Extracted records
......

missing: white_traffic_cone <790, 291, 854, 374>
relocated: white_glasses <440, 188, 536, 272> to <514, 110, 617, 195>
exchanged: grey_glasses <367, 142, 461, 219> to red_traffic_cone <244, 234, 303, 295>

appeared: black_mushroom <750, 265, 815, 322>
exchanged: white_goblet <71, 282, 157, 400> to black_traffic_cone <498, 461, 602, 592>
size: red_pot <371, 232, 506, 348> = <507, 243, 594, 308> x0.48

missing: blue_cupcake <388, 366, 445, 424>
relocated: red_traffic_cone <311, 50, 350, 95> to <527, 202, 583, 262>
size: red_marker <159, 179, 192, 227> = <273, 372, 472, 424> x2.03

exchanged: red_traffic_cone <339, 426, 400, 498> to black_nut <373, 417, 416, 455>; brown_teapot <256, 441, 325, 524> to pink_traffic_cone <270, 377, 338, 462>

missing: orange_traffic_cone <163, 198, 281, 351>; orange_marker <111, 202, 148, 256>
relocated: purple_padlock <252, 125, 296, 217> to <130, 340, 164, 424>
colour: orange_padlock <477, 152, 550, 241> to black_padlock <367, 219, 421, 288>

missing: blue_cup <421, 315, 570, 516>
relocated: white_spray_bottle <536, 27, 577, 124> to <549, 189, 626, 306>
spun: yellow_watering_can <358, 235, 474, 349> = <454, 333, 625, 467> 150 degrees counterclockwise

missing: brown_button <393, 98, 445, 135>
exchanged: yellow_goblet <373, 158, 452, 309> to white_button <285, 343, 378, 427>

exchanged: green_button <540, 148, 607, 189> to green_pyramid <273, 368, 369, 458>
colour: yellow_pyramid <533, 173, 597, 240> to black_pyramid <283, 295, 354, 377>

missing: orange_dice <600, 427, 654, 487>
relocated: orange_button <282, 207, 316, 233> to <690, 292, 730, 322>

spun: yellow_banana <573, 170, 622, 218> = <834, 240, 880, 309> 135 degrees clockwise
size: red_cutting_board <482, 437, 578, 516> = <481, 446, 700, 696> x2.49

......

## Aim of the exercise
Only these lines should appear in the reply: the one containing "relocated: white_glasses <440, 188, 536, 272>", the last line of the data, and all lines between them, each copied exactly.

## Solved problem
relocated: white_glasses <440, 188, 536, 272> to <514, 110, 617, 195>
exchanged: grey_glasses <367, 142, 461, 219> to red_traffic_cone <244, 234, 303, 295>

appeared: black_mushroom <750, 265, 815, 322>
exchanged: white_goblet <71, 282, 157, 400> to black_traffic_cone <498, 461, 602, 592>
size: red_pot <371, 232, 506, 348> = <507, 243, 594, 308> x0.48

missing: blue_cupcake <388, 366, 445, 424>
relocated: red_traffic_cone <311, 50, 350, 95> to <527, 202, 583, 262>
size: red_marker <159, 179, 192, 227> = <273, 372, 472, 424> x2.03

exchanged: red_traffic_cone <339, 426, 400, 498> to black_nut <373, 417, 416, 455>; brown_teapot <256, 441, 325, 524> to pink_traffic_cone <270, 377, 338, 462>

missing: orange_traffic_cone <163, 198, 281, 351>; orange_marker <111, 202, 148, 256>
relocated: purple_padlock <252, 125, 296, 217> to <130, 340, 164, 424>
colour: orange_padlock <477, 152, 550, 241> to black_padlock <367, 219, 421, 288>

missing: blue_cup <421, 315, 570, 516>
relocated: white_spray_bottle <536, 27, 577, 124> to <549, 189, 626, 306>
spun: yellow_watering_can <358, 235, 474, 349> = <454, 333, 625, 467> 150 degrees counterclockwise

missing: brown_button <393, 98, 445, 135>
exchanged: yellow_goblet <373, 158, 452, 309> to white_button <285, 343, 378, 427>

exchanged: green_button <540, 148, 607, 189> to green_pyramid <273, 368, 369, 458>
colour: yellow_pyramid <533, 173, 597, 240> to black_pyramid <283, 295, 354, 377>

missing: orange_dice <600, 427, 654, 487>
relocated: orange_button <282, 207, 316, 233> to <690, 292, 730, 322>

spun: yellow_banana <573, 170, 622, 218> = <834, 240, 880, 309> 135 degrees clockwise
size: red_cutting_board <482, 437, 578, 516> = <481, 446, 700, 696> x2.49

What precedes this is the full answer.